DATA SECTION below:
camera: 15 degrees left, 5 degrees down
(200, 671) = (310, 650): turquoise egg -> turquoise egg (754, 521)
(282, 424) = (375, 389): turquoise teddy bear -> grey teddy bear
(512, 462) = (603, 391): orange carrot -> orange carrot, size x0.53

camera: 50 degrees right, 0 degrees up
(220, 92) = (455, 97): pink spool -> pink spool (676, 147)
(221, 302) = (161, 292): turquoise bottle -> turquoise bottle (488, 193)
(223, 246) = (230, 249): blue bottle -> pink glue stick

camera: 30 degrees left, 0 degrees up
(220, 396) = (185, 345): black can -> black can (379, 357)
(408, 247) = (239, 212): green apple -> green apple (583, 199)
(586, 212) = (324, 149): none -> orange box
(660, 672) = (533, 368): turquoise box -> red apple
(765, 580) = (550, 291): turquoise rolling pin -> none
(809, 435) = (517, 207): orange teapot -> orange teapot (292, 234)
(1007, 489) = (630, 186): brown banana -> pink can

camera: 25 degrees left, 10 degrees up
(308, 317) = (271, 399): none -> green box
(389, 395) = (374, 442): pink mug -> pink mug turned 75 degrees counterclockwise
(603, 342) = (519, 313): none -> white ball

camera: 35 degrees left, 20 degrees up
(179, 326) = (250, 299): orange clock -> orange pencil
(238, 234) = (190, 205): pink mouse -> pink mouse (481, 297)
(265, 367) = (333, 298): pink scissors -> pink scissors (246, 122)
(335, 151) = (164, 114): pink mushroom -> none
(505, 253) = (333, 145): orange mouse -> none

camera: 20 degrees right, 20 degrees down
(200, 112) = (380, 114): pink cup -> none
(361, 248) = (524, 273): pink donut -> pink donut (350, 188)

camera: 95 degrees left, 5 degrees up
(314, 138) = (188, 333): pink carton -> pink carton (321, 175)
End of DATA SECTION.
» WHAT YOU ARE ASKED TO DO
Having found the line with "(238, 234) = (190, 205): pink" in the listing above, transcribe it and every line after it to the end, exactly, with no additions.

» TASK OUTPUT
(238, 234) = (190, 205): pink mouse -> pink mouse (481, 297)
(265, 367) = (333, 298): pink scissors -> pink scissors (246, 122)
(335, 151) = (164, 114): pink mushroom -> none
(505, 253) = (333, 145): orange mouse -> none

camera: 20 degrees right, 20 degrees down
(200, 112) = (380, 114): pink cup -> none
(361, 248) = (524, 273): pink donut -> pink donut (350, 188)

camera: 95 degrees left, 5 degrees up
(314, 138) = (188, 333): pink carton -> pink carton (321, 175)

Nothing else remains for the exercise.